[Dataset records]:
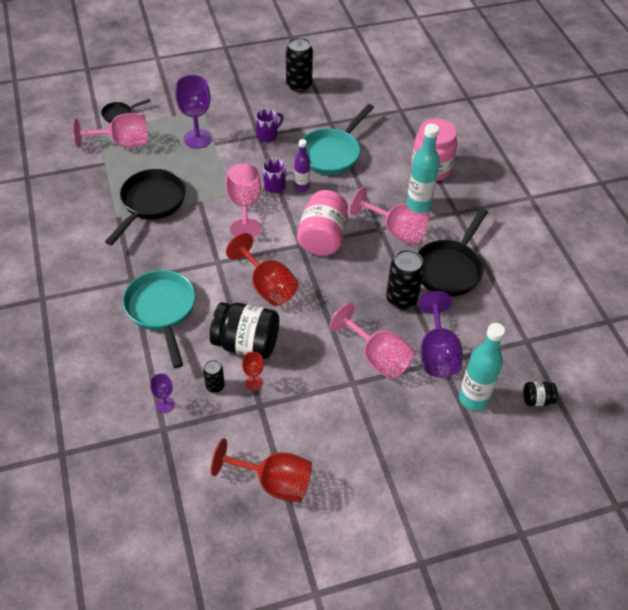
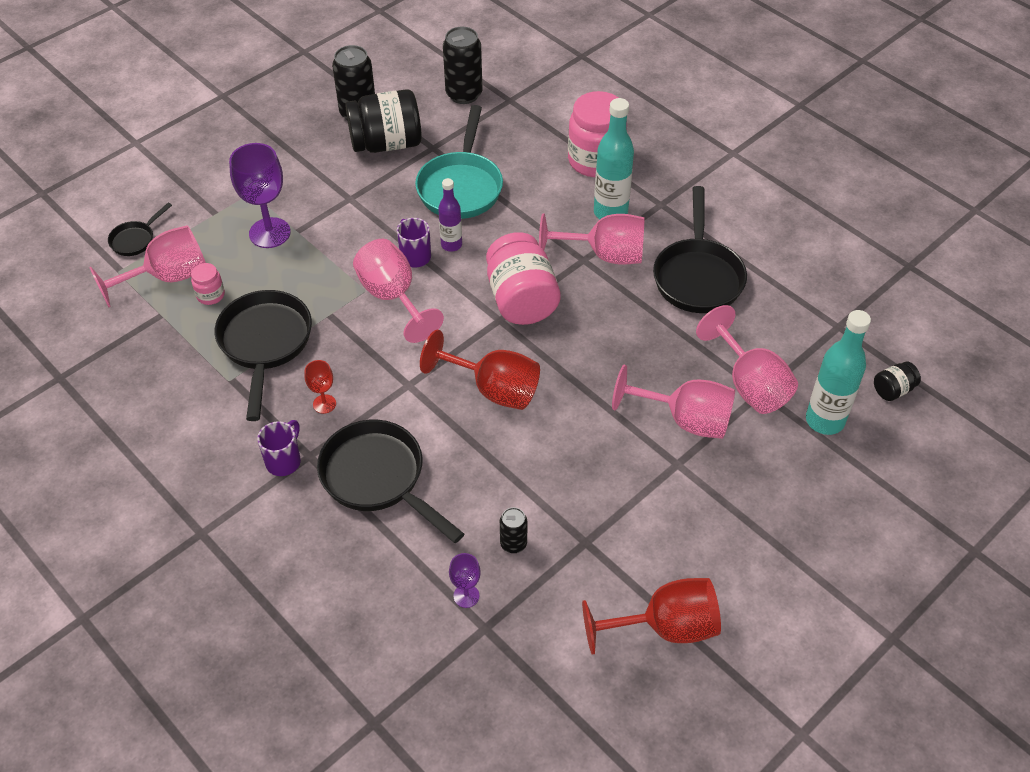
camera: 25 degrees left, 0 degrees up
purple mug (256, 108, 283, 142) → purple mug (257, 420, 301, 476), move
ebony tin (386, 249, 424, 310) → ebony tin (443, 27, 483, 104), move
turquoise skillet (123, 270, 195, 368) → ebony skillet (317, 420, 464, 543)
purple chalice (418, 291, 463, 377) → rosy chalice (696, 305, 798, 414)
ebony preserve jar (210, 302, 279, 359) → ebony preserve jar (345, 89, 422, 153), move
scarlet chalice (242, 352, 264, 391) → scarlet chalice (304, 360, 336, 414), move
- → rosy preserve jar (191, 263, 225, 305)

[Activity]:
I would like you to report every line in the listing above that contains "preserve".

[Written answer]:
ebony preserve jar (210, 302, 279, 359) → ebony preserve jar (345, 89, 422, 153), move
- → rosy preserve jar (191, 263, 225, 305)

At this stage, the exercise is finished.